▶ _WORK REQUIRED_
Write out exactly the lines below that run from the one containing "311, 816, 386>" through the one containing "purple fork => nothing", both included, with no other lines.

Stored data:
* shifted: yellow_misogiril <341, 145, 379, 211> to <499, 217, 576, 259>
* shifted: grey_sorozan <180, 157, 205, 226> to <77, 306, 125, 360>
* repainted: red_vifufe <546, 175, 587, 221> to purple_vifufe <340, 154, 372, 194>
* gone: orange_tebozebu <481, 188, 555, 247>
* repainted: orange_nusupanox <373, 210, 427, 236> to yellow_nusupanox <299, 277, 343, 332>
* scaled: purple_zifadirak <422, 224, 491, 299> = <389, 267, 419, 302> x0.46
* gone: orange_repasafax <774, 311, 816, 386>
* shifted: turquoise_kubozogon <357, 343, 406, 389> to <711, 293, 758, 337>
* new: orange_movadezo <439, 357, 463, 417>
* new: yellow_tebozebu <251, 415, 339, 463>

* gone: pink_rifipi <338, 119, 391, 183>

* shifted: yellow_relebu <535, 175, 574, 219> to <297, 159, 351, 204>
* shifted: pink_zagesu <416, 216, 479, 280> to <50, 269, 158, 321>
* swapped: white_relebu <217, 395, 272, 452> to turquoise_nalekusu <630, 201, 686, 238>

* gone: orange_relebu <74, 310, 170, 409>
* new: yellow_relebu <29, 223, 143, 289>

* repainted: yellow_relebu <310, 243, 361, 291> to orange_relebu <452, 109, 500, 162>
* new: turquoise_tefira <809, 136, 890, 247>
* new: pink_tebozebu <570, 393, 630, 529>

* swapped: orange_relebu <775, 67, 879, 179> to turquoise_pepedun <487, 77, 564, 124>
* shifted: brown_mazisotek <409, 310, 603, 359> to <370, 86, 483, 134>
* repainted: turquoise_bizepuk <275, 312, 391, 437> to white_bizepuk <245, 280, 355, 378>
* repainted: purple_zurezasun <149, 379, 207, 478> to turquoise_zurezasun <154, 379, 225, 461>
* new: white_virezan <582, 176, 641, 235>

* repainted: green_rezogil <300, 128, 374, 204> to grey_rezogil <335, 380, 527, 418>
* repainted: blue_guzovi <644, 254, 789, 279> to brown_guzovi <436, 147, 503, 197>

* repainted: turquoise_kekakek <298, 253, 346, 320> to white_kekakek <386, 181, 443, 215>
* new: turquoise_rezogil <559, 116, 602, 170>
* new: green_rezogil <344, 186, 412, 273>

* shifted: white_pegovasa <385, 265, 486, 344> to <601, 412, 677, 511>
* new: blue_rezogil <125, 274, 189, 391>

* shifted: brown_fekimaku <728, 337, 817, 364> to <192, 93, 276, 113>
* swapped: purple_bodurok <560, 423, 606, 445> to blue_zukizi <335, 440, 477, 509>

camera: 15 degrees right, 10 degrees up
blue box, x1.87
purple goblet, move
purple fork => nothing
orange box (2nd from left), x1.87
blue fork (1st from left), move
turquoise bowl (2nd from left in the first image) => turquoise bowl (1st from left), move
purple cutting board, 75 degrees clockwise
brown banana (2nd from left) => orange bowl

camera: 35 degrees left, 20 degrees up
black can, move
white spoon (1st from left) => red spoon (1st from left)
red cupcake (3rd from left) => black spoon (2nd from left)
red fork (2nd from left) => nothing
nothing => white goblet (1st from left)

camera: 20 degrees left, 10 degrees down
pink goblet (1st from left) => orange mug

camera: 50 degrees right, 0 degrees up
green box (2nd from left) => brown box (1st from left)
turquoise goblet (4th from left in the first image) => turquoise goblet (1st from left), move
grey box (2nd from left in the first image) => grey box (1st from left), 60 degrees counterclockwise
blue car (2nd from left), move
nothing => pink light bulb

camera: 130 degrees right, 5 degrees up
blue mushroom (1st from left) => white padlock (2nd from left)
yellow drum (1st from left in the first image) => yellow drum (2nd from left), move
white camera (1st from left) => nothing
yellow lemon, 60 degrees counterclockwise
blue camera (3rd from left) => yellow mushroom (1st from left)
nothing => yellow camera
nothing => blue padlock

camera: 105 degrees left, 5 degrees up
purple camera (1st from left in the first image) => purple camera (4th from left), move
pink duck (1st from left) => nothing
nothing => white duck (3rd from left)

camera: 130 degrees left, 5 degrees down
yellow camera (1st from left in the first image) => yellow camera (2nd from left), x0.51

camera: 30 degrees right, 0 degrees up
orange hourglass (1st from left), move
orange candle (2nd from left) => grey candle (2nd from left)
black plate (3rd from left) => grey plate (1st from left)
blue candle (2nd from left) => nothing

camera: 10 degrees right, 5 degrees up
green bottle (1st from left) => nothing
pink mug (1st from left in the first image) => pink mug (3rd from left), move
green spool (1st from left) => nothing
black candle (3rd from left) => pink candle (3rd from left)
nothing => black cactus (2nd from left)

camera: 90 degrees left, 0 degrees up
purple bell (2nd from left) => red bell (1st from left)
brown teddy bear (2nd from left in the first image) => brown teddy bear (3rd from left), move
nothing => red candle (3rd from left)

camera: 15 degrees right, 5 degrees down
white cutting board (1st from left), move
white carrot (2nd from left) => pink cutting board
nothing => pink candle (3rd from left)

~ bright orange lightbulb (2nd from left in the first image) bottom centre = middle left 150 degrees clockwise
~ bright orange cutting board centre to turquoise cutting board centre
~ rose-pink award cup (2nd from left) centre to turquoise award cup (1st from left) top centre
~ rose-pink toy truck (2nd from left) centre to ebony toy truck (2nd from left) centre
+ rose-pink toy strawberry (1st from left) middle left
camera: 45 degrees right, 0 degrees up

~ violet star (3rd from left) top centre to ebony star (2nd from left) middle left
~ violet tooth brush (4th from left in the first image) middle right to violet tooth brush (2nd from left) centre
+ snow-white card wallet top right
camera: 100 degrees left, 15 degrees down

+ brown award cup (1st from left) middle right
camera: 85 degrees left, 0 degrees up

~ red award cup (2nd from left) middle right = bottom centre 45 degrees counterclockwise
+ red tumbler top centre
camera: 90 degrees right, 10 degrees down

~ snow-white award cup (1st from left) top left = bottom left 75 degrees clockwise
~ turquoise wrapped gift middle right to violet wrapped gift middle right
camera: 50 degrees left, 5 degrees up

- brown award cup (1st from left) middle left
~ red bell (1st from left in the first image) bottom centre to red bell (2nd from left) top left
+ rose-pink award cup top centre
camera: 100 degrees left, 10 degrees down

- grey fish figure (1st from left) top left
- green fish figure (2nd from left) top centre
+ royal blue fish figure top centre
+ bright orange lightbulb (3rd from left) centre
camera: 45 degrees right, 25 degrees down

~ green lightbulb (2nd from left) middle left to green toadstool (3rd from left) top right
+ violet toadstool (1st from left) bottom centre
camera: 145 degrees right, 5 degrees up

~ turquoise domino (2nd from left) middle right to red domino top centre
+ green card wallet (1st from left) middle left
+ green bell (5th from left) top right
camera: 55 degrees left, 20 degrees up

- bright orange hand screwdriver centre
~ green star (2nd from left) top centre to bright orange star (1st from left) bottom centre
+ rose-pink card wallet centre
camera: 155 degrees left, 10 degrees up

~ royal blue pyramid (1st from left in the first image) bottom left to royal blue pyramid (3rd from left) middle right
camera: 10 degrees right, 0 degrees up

▶ _TASK RESULT_
* gone: orange_repasafax <774, 311, 816, 386>
* shifted: turquoise_kubozogon <357, 343, 406, 389> to <711, 293, 758, 337>
* new: orange_movadezo <439, 357, 463, 417>
* new: yellow_tebozebu <251, 415, 339, 463>

* gone: pink_rifipi <338, 119, 391, 183>

* shifted: yellow_relebu <535, 175, 574, 219> to <297, 159, 351, 204>
* shifted: pink_zagesu <416, 216, 479, 280> to <50, 269, 158, 321>
* swapped: white_relebu <217, 395, 272, 452> to turquoise_nalekusu <630, 201, 686, 238>

* gone: orange_relebu <74, 310, 170, 409>
* new: yellow_relebu <29, 223, 143, 289>

* repainted: yellow_relebu <310, 243, 361, 291> to orange_relebu <452, 109, 500, 162>
* new: turquoise_tefira <809, 136, 890, 247>
* new: pink_tebozebu <570, 393, 630, 529>

* swapped: orange_relebu <775, 67, 879, 179> to turquoise_pepedun <487, 77, 564, 124>
* shifted: brown_mazisotek <409, 310, 603, 359> to <370, 86, 483, 134>
* repainted: turquoise_bizepuk <275, 312, 391, 437> to white_bizepuk <245, 280, 355, 378>
* repainted: purple_zurezasun <149, 379, 207, 478> to turquoise_zurezasun <154, 379, 225, 461>
* new: white_virezan <582, 176, 641, 235>

* repainted: green_rezogil <300, 128, 374, 204> to grey_rezogil <335, 380, 527, 418>
* repainted: blue_guzovi <644, 254, 789, 279> to brown_guzovi <436, 147, 503, 197>

* repainted: turquoise_kekakek <298, 253, 346, 320> to white_kekakek <386, 181, 443, 215>
* new: turquoise_rezogil <559, 116, 602, 170>
* new: green_rezogil <344, 186, 412, 273>

* shifted: white_pegovasa <385, 265, 486, 344> to <601, 412, 677, 511>
* new: blue_rezogil <125, 274, 189, 391>

* shifted: brown_fekimaku <728, 337, 817, 364> to <192, 93, 276, 113>
* swapped: purple_bodurok <560, 423, 606, 445> to blue_zukizi <335, 440, 477, 509>

camera: 15 degrees right, 10 degrees up
blue box, x1.87
purple goblet, move
purple fork => nothing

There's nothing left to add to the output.